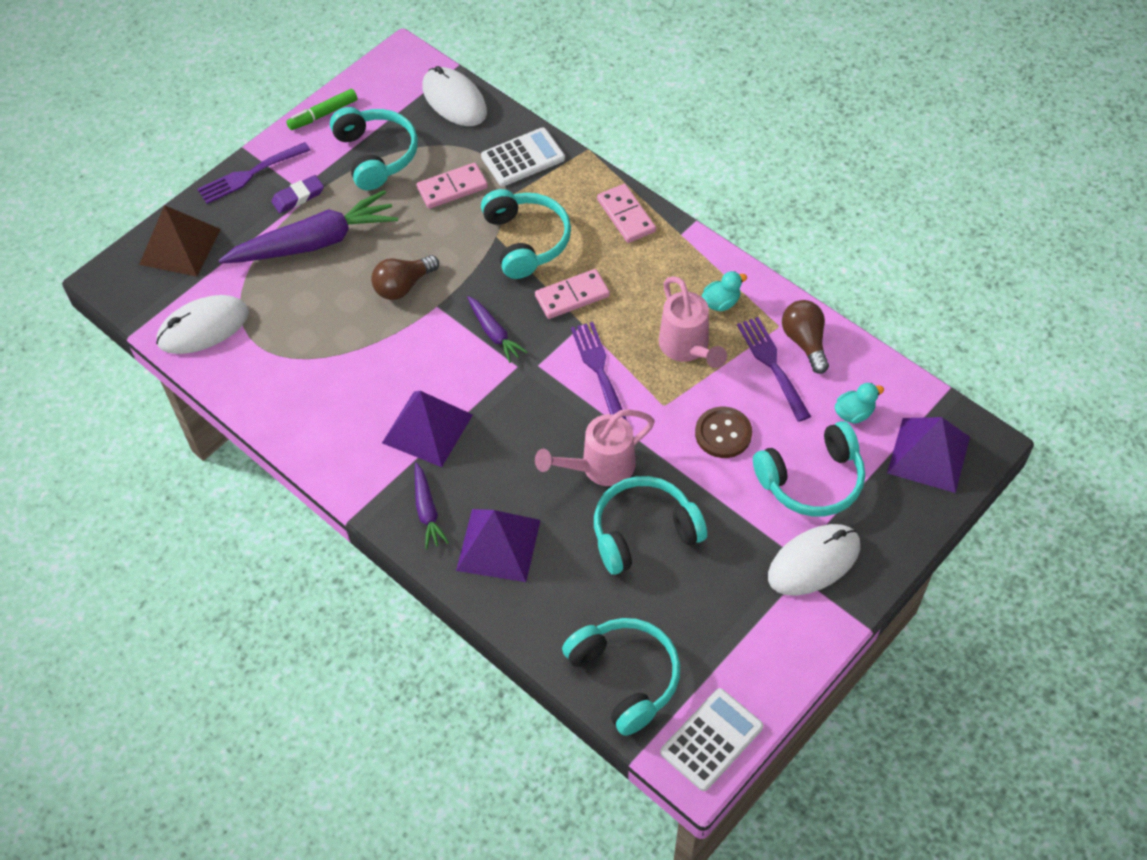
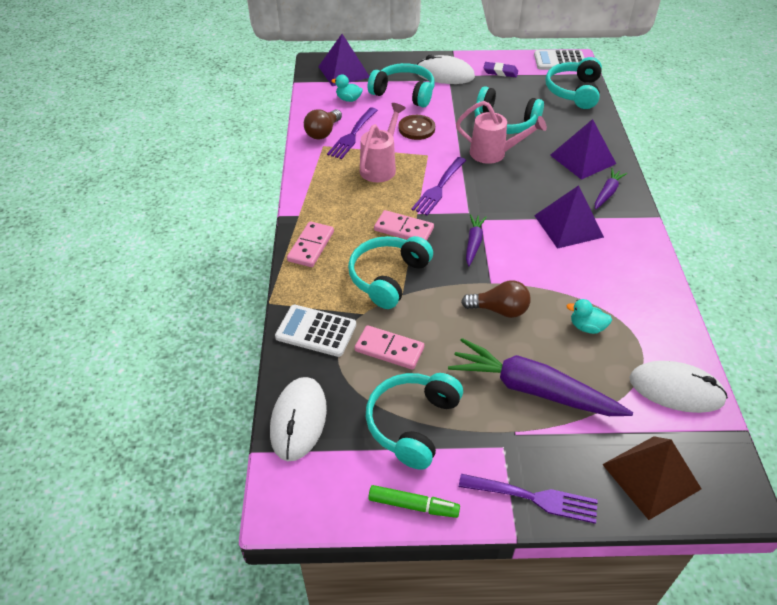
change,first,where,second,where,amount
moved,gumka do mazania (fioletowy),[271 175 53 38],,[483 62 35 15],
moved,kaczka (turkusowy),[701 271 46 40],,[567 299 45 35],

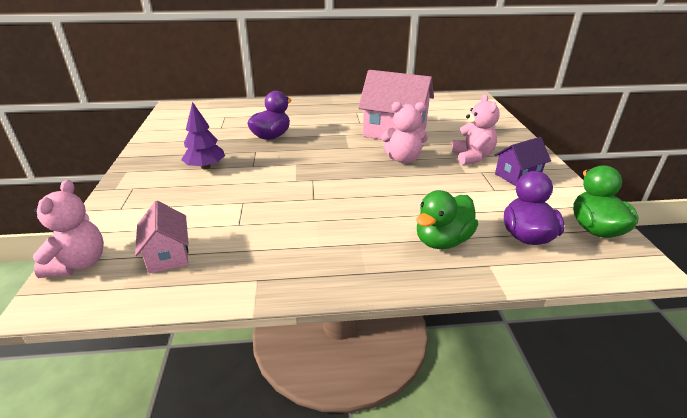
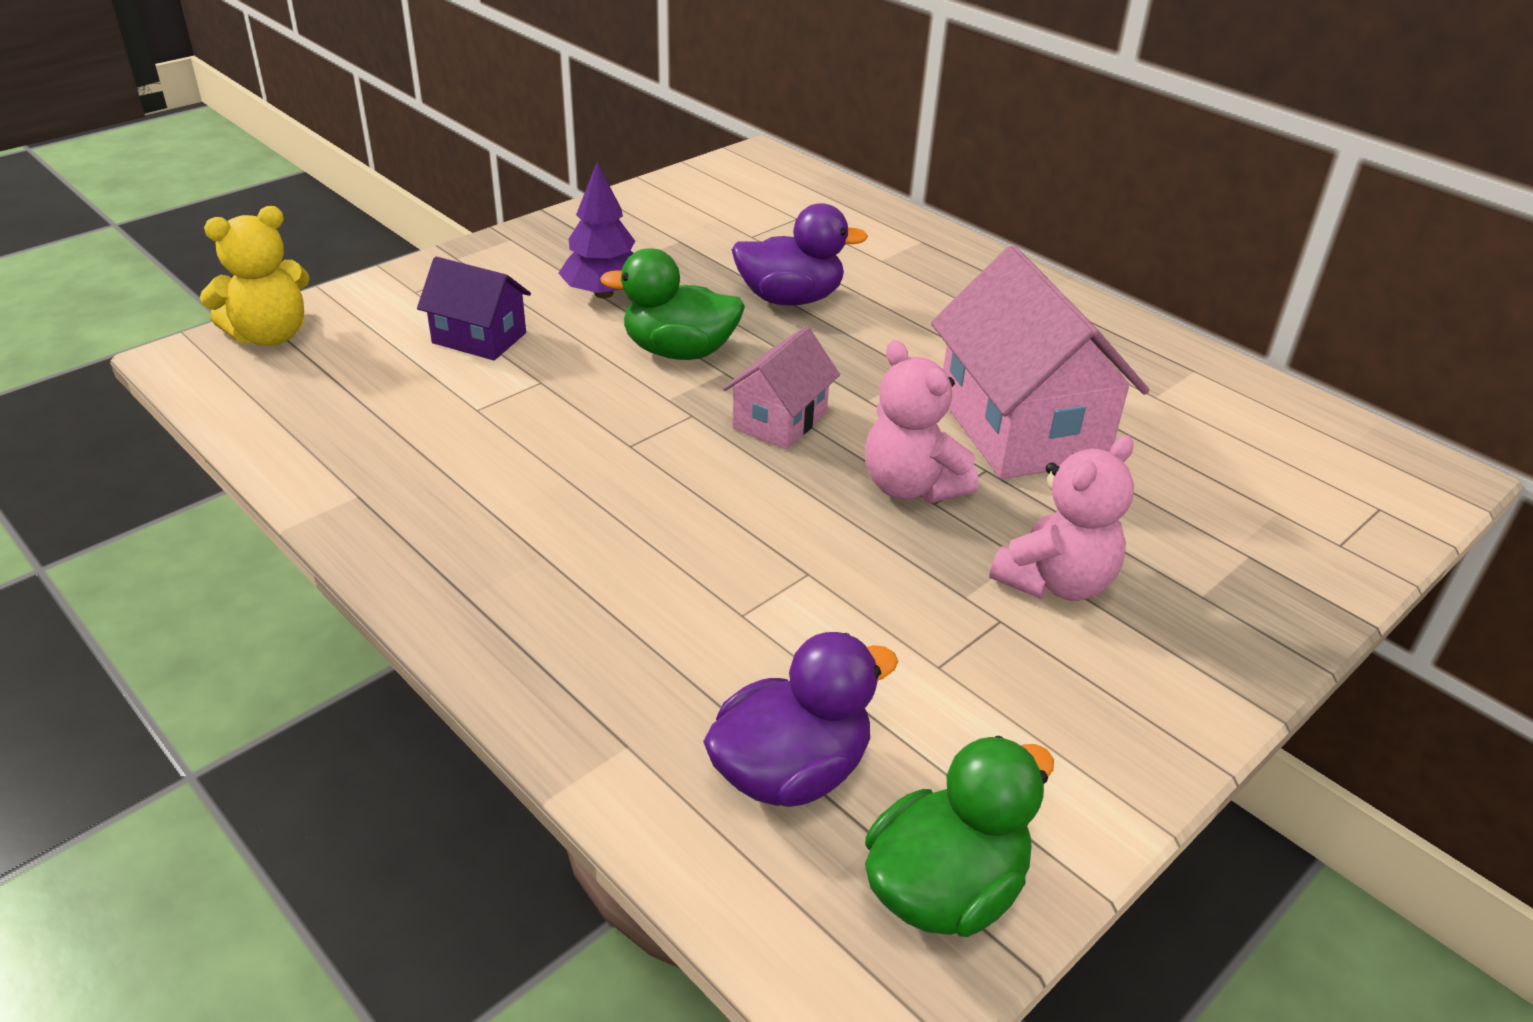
change,first,where,second,where,amount
moved,domek (różowy),[135 201 54 73],,[723 326 117 123],
moved,kaczka (zielony),[416 190 62 59],,[600 248 145 112],
moved,domek (fioletowy),[495 137 56 49],,[417 256 114 104],
recoloured,miś (różowy),[33 180 71 98],miś (żółty),[200 206 110 140],

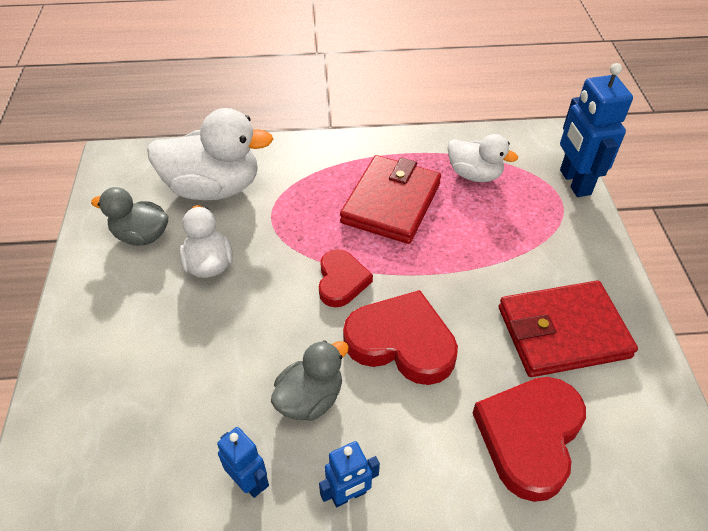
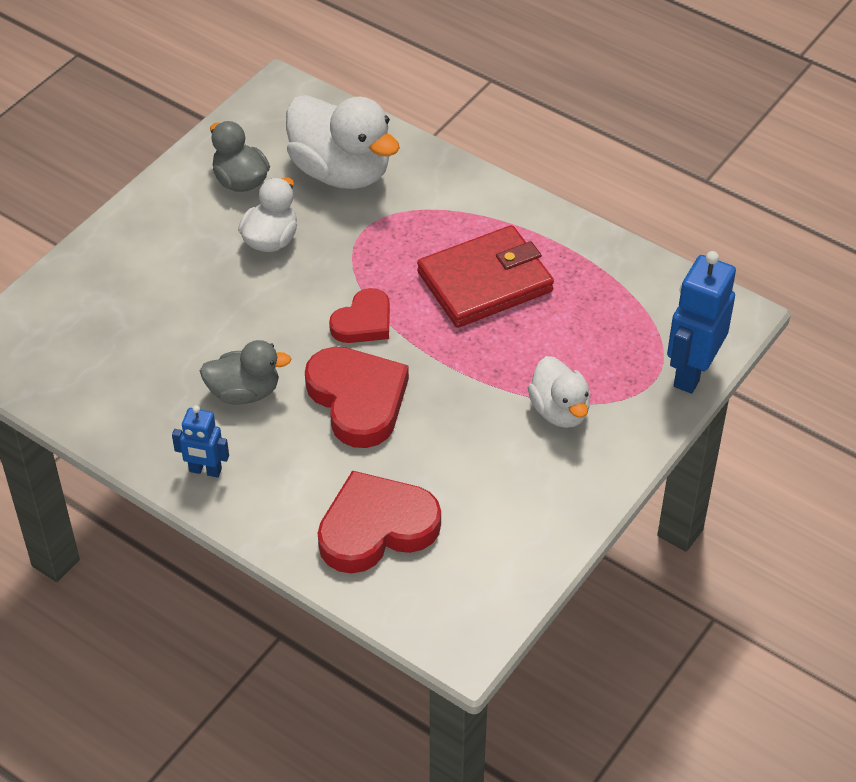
change,first,where,second,where,amount
removed,robot (niebieski),[217 427 52 71],,,
removed,portfel (czerwony),[499 281 139 96],,,
moved,kaczka (biały),[447 134 71 48],,[528 356 63 72],

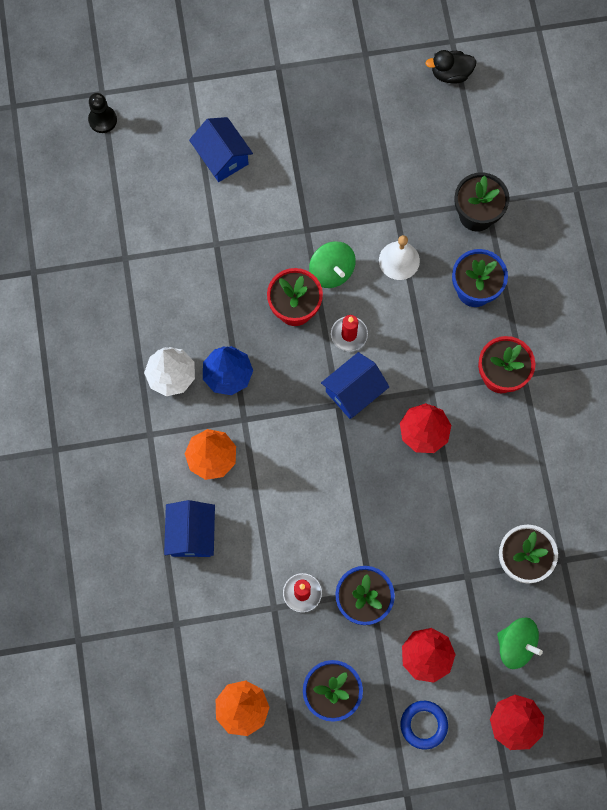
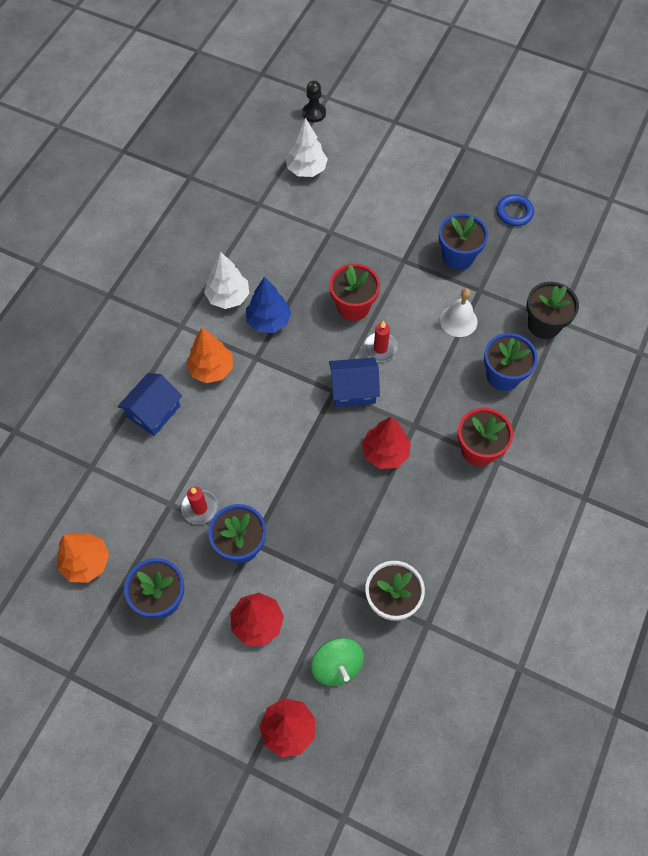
change,first,where,second,where,amount
removed,domek (niebieski),[189 117 64 65],,,
removed,bączek (zielony),[309 241 47 47],,,
removed,kaczka (czarny),[425 50 52 34],,,
added,,,drzewko (biały),[286 118 42 59],
added,,,doniczka (niebieski),[439 213 49 57],
moved,pierścień (niebieski),[400 701 48 48],,[496 194 38 32],

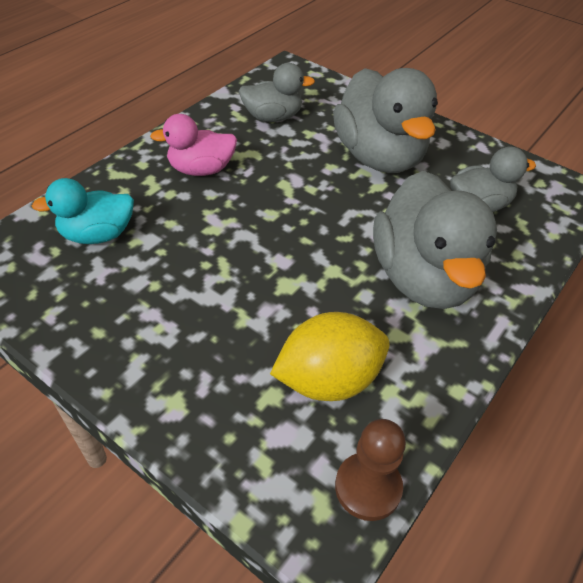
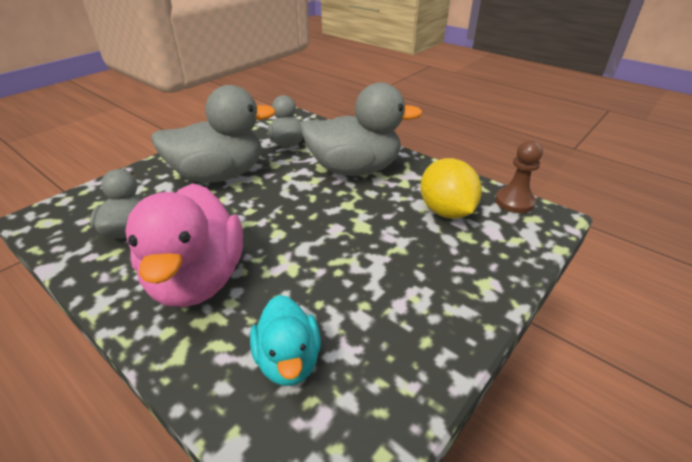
change,first,where,second,where,amount
resized,kaczka (różowy),[150 114 87 62],,[125 183 118 124],x1.78

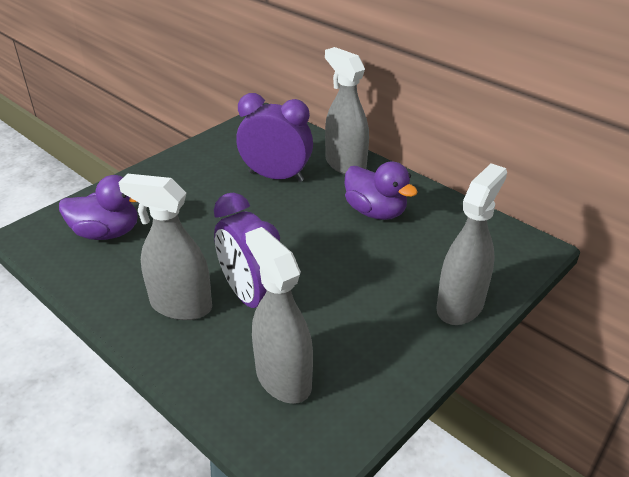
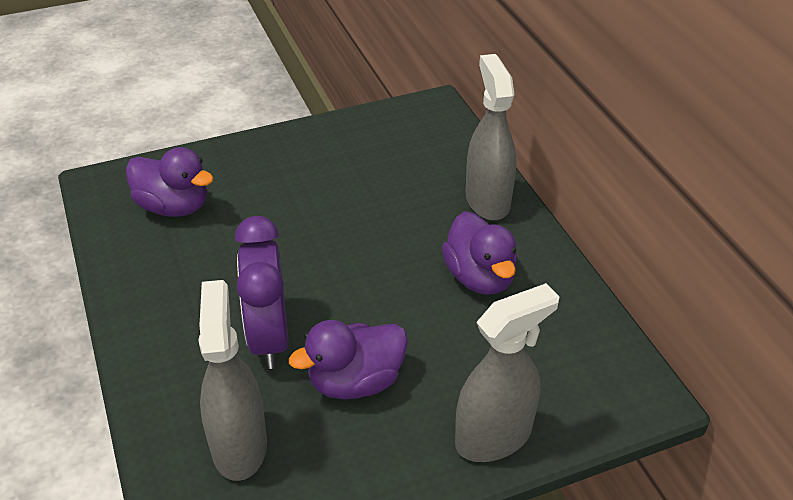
change,first,where,second,where,amount
removed,spryskiwacz (szary),[118 173 94 147],,,
removed,budzik (fioletowy),[236 93 77 89],,,
added,,,kaczka (fioletowy),[289 320 119 79],

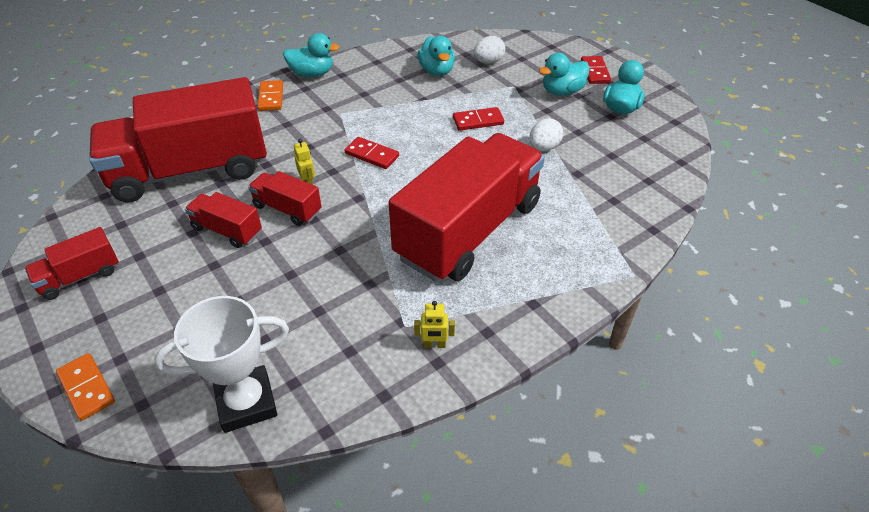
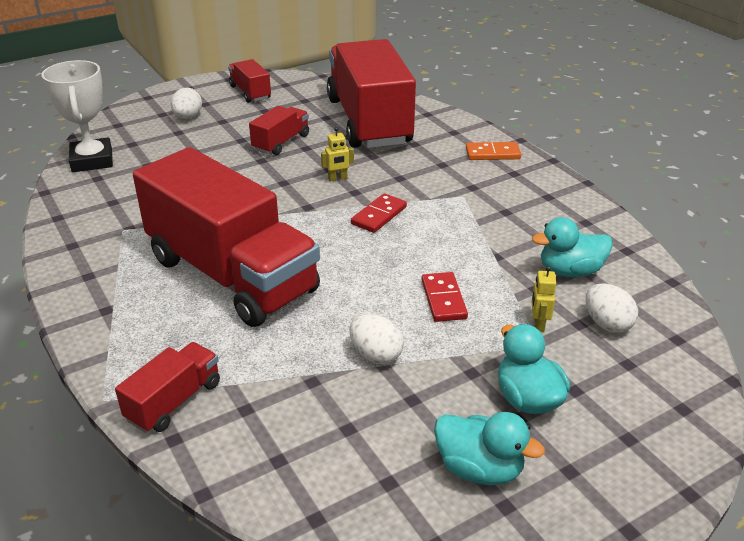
change,first,where,second,where,amount
removed,kostka domina (pomarańczowy),[56 353 59 68],,,
removed,kaczka (turkusowy),[283 33 57 44],,,
removed,kostka domina (czerwony),[581 56 30 28],,,
added,,,jajko (biały),[171 87 31 32],
moved,ciężarówka (czerwony),[248 171 74 55],,[115 342 105 91],
moved,robot (żółty),[414 301 41 47],,[532 266 24 66],

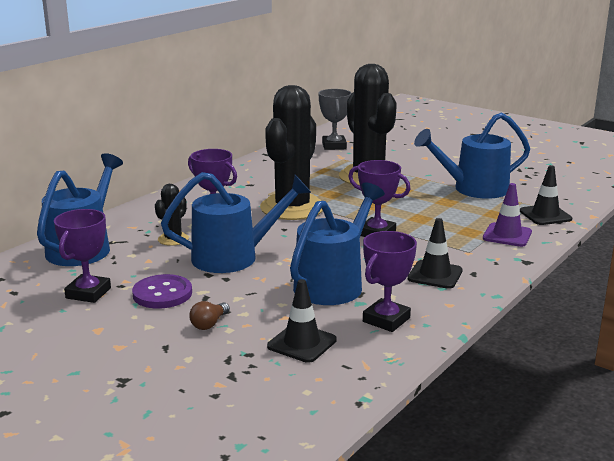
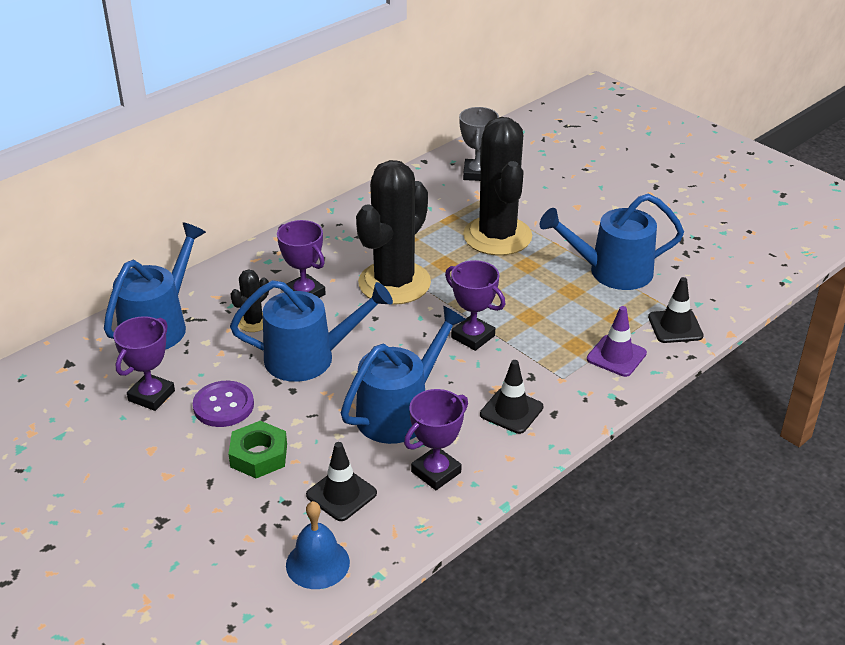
change,first,where,second,where,amount
added,,,dzwonek (niebieski),[286 501 64 88],
replaced,żarówka (brązowy),[189 301 41 29],nakrętka (zielony),[228 421 59 57],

EXERCISE: Copy exactly the lines that run from the line containing "moved,gumka do mazania" to the end of the data, keeping both end lines and dropping every picture.

EXPECTED OUTPUT:
moved,gumka do mazania (fioletowy),[271 175 53 38],,[483 62 35 15],
moved,kaczka (turkusowy),[701 271 46 40],,[567 299 45 35],

change,first,where,second,where,amount
moved,domek (różowy),[135 201 54 73],,[723 326 117 123],
moved,kaczka (zielony),[416 190 62 59],,[600 248 145 112],
moved,domek (fioletowy),[495 137 56 49],,[417 256 114 104],
recoloured,miś (różowy),[33 180 71 98],miś (żółty),[200 206 110 140],

change,first,where,second,where,amount
removed,robot (niebieski),[217 427 52 71],,,
removed,portfel (czerwony),[499 281 139 96],,,
moved,kaczka (biały),[447 134 71 48],,[528 356 63 72],

change,first,where,second,where,amount
removed,domek (niebieski),[189 117 64 65],,,
removed,bączek (zielony),[309 241 47 47],,,
removed,kaczka (czarny),[425 50 52 34],,,
added,,,drzewko (biały),[286 118 42 59],
added,,,doniczka (niebieski),[439 213 49 57],
moved,pierścień (niebieski),[400 701 48 48],,[496 194 38 32],

change,first,where,second,where,amount
resized,kaczka (różowy),[150 114 87 62],,[125 183 118 124],x1.78

change,first,where,second,where,amount
removed,spryskiwacz (szary),[118 173 94 147],,,
removed,budzik (fioletowy),[236 93 77 89],,,
added,,,kaczka (fioletowy),[289 320 119 79],

change,first,where,second,where,amount
removed,kostka domina (pomarańczowy),[56 353 59 68],,,
removed,kaczka (turkusowy),[283 33 57 44],,,
removed,kostka domina (czerwony),[581 56 30 28],,,
added,,,jajko (biały),[171 87 31 32],
moved,ciężarówka (czerwony),[248 171 74 55],,[115 342 105 91],
moved,robot (żółty),[414 301 41 47],,[532 266 24 66],

change,first,where,second,where,amount
added,,,dzwonek (niebieski),[286 501 64 88],
replaced,żarówka (brązowy),[189 301 41 29],nakrętka (zielony),[228 421 59 57],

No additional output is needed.